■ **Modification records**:
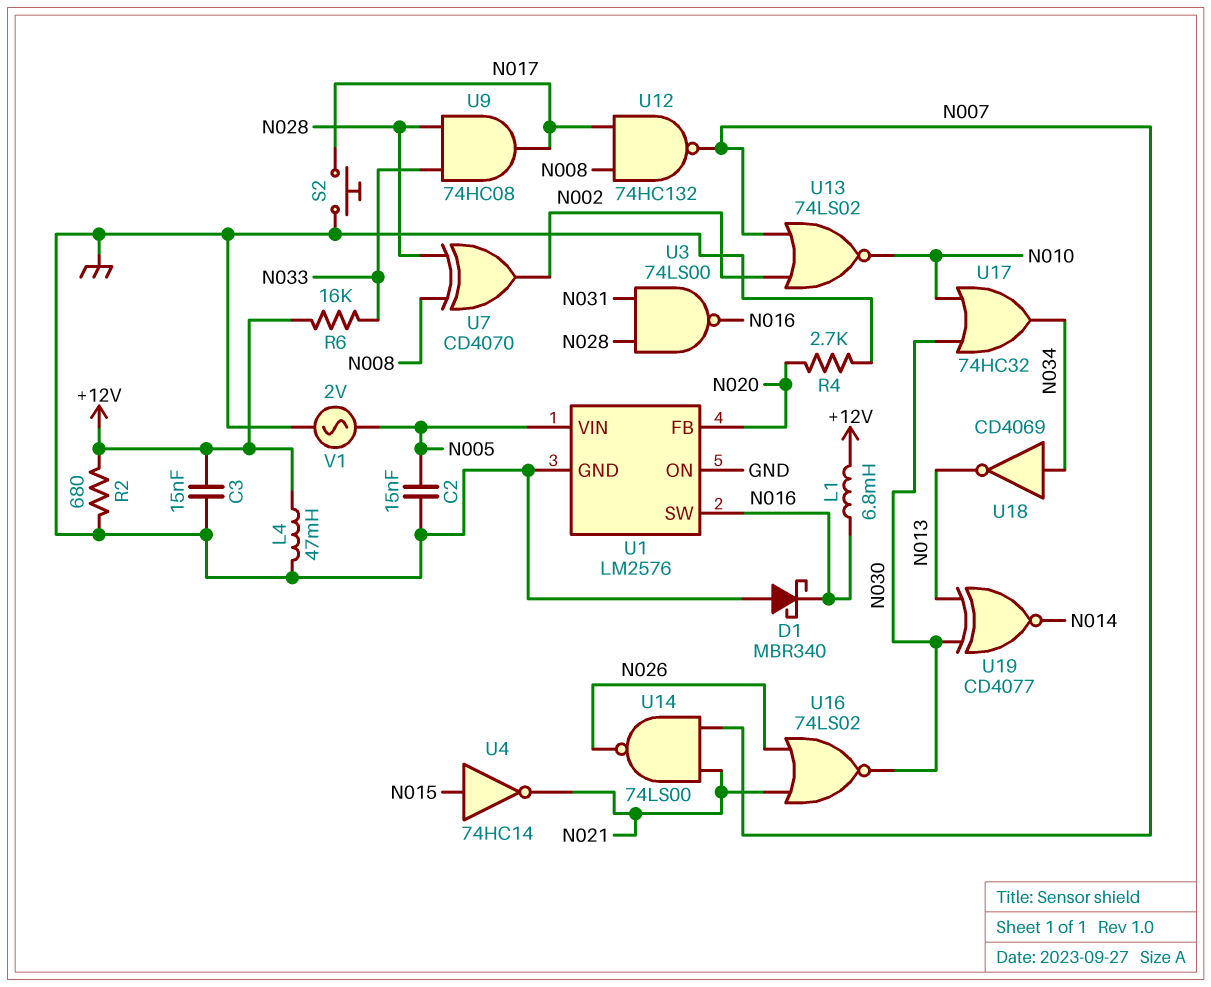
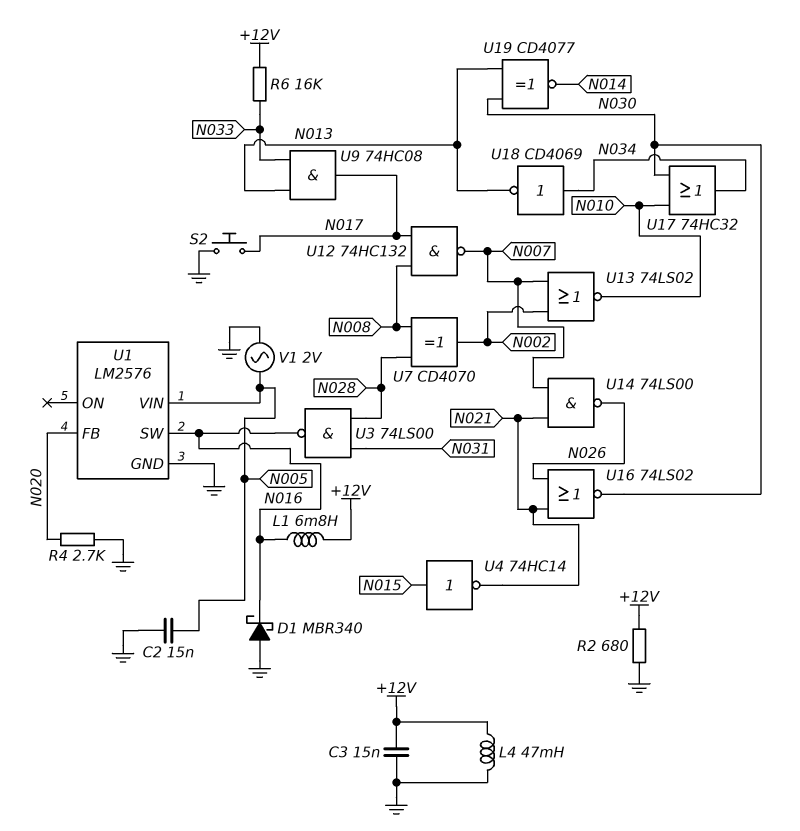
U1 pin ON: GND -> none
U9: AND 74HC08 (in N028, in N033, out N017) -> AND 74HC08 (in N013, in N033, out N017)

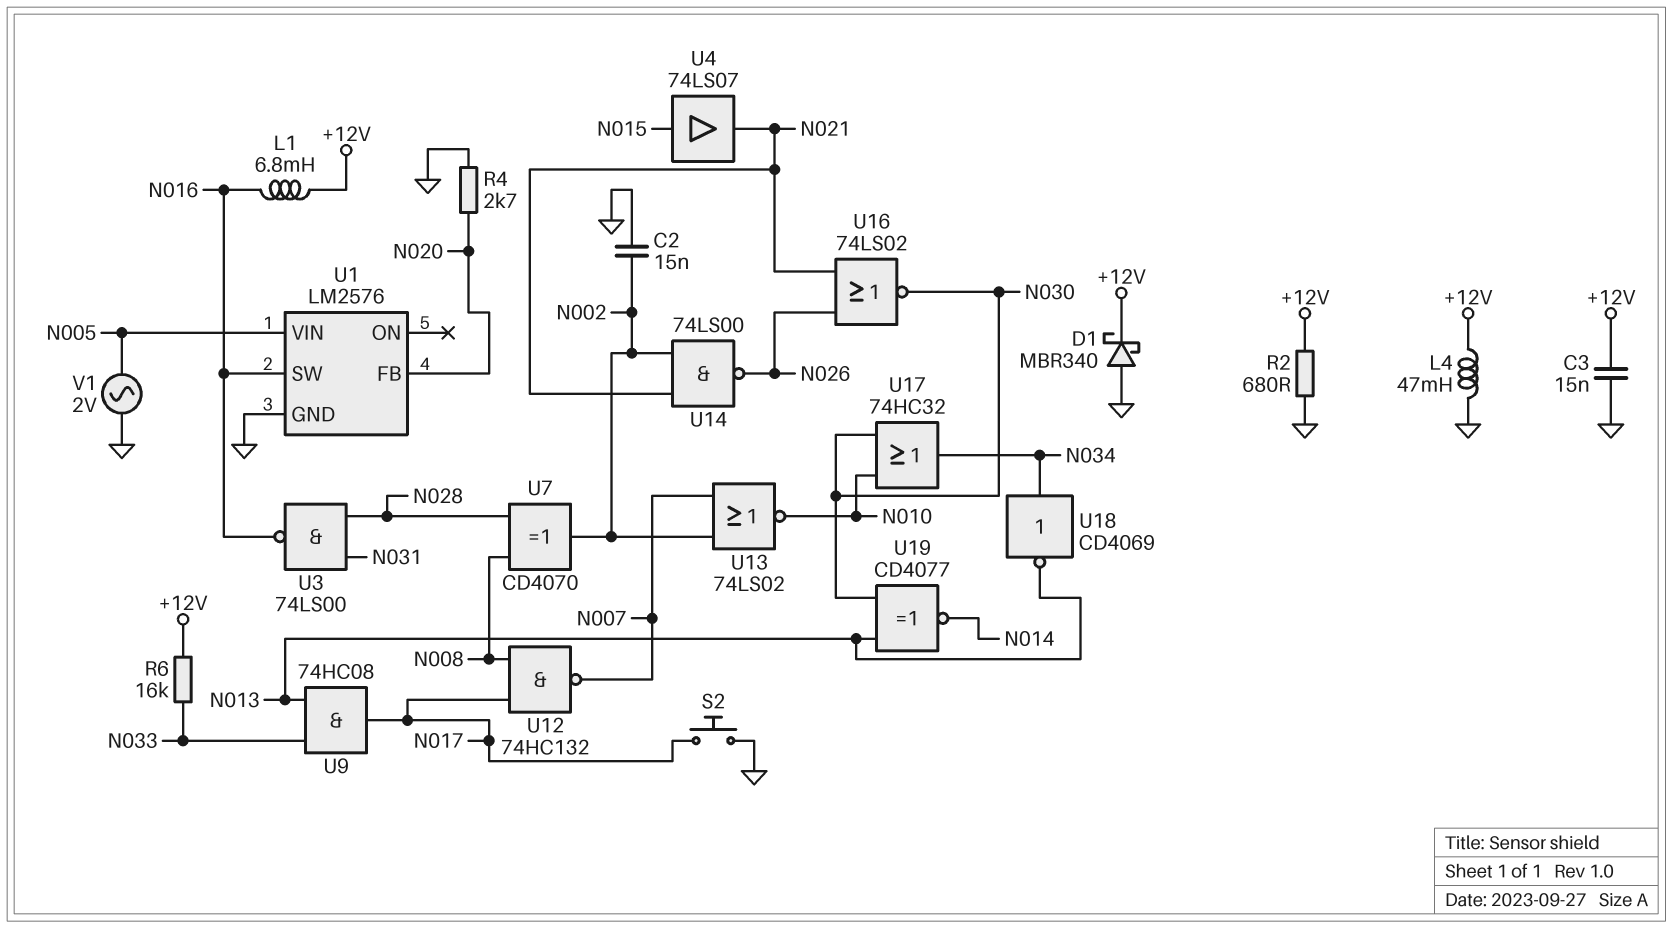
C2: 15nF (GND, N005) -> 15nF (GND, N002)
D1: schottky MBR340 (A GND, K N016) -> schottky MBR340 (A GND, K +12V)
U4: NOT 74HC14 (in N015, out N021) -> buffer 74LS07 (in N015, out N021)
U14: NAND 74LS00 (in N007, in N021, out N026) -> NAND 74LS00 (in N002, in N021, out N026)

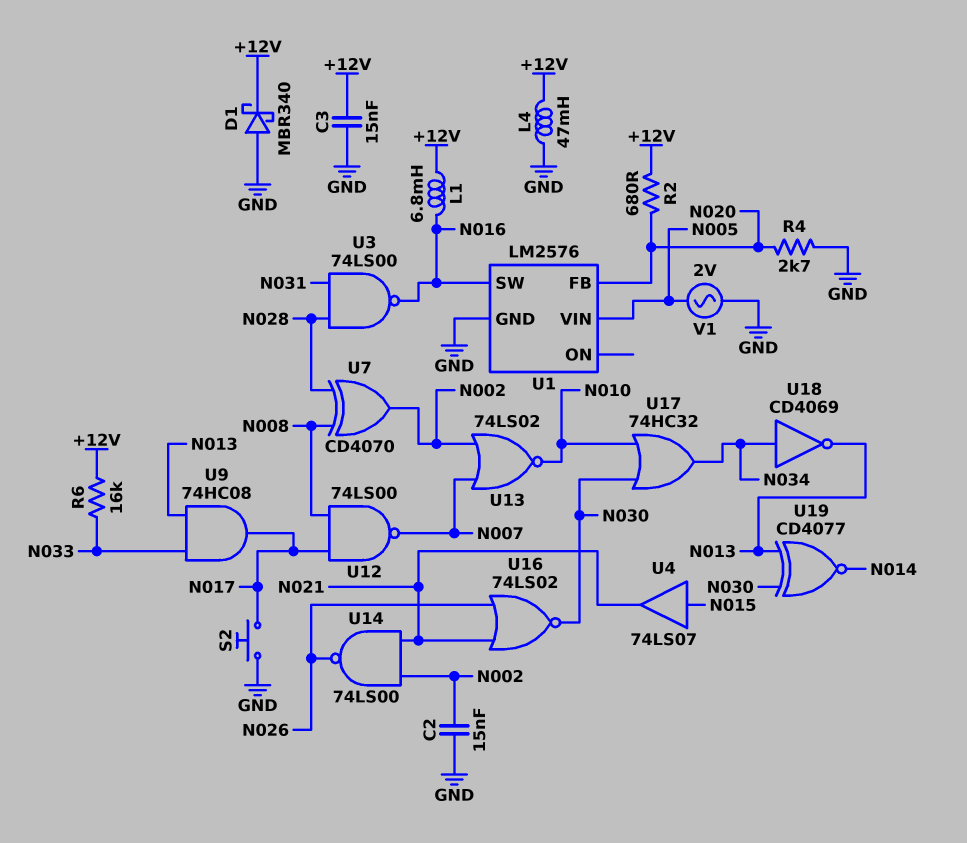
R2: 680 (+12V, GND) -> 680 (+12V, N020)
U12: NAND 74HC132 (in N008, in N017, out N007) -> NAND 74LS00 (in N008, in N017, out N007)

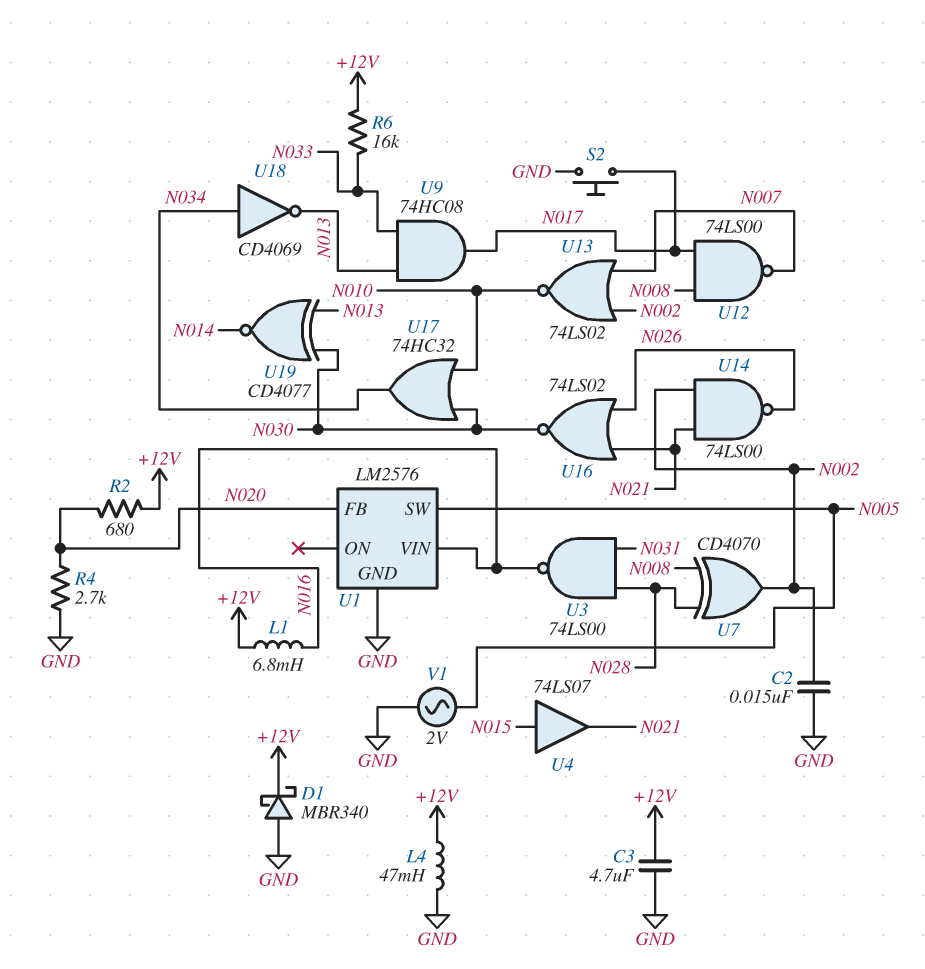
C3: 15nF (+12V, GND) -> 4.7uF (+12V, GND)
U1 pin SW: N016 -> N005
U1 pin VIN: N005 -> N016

■ **TASK INSTRUCTIONS**: Would you show every line in the data above that contains the string "NAND"?

■ **ANSWER BOX**:
U14: NAND 74LS00 (in N007, in N021, out N026) -> NAND 74LS00 (in N002, in N021, out N026)
U12: NAND 74HC132 (in N008, in N017, out N007) -> NAND 74LS00 (in N008, in N017, out N007)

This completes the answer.